Problem to work on:
Write out every line of the material exactly as it appears.

***

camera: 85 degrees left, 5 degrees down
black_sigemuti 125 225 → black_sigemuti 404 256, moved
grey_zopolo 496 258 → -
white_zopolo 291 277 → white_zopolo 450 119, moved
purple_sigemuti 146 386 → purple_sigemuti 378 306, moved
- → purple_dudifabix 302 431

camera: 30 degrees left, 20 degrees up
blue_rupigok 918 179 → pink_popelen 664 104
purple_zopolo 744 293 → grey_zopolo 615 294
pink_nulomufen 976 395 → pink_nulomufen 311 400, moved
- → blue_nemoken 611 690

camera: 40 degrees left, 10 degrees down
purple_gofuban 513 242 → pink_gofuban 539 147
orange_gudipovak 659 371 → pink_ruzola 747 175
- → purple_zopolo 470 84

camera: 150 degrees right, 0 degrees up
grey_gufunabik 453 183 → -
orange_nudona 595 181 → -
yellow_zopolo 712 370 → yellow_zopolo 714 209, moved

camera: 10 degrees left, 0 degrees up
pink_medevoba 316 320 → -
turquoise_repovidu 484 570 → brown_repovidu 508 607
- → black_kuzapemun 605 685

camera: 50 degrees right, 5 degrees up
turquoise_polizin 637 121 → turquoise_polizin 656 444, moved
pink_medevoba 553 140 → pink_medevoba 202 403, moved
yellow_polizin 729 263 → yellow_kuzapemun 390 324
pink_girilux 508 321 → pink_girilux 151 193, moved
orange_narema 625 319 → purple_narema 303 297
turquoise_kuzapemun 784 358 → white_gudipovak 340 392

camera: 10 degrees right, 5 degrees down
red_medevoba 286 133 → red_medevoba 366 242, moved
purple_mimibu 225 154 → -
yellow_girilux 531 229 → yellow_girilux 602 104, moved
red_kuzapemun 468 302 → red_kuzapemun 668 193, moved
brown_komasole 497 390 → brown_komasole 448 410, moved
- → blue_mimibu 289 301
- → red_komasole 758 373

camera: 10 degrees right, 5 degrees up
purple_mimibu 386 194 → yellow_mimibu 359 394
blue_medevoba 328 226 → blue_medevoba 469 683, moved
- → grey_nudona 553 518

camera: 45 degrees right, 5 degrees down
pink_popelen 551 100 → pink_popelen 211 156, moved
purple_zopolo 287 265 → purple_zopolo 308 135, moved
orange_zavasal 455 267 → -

***

Solved problem:
camera: 85 degrees left, 5 degrees down
black_sigemuti 125 225 → black_sigemuti 404 256, moved
grey_zopolo 496 258 → -
white_zopolo 291 277 → white_zopolo 450 119, moved
purple_sigemuti 146 386 → purple_sigemuti 378 306, moved
- → purple_dudifabix 302 431

camera: 30 degrees left, 20 degrees up
blue_rupigok 918 179 → pink_popelen 664 104
purple_zopolo 744 293 → grey_zopolo 615 294
pink_nulomufen 976 395 → pink_nulomufen 311 400, moved
- → blue_nemoken 611 690

camera: 40 degrees left, 10 degrees down
purple_gofuban 513 242 → pink_gofuban 539 147
orange_gudipovak 659 371 → pink_ruzola 747 175
- → purple_zopolo 470 84

camera: 150 degrees right, 0 degrees up
grey_gufunabik 453 183 → -
orange_nudona 595 181 → -
yellow_zopolo 712 370 → yellow_zopolo 714 209, moved

camera: 10 degrees left, 0 degrees up
pink_medevoba 316 320 → -
turquoise_repovidu 484 570 → brown_repovidu 508 607
- → black_kuzapemun 605 685

camera: 50 degrees right, 5 degrees up
turquoise_polizin 637 121 → turquoise_polizin 656 444, moved
pink_medevoba 553 140 → pink_medevoba 202 403, moved
yellow_polizin 729 263 → yellow_kuzapemun 390 324
pink_girilux 508 321 → pink_girilux 151 193, moved
orange_narema 625 319 → purple_narema 303 297
turquoise_kuzapemun 784 358 → white_gudipovak 340 392

camera: 10 degrees right, 5 degrees down
red_medevoba 286 133 → red_medevoba 366 242, moved
purple_mimibu 225 154 → -
yellow_girilux 531 229 → yellow_girilux 602 104, moved
red_kuzapemun 468 302 → red_kuzapemun 668 193, moved
brown_komasole 497 390 → brown_komasole 448 410, moved
- → blue_mimibu 289 301
- → red_komasole 758 373

camera: 10 degrees right, 5 degrees up
purple_mimibu 386 194 → yellow_mimibu 359 394
blue_medevoba 328 226 → blue_medevoba 469 683, moved
- → grey_nudona 553 518

camera: 45 degrees right, 5 degrees down
pink_popelen 551 100 → pink_popelen 211 156, moved
purple_zopolo 287 265 → purple_zopolo 308 135, moved
orange_zavasal 455 267 → -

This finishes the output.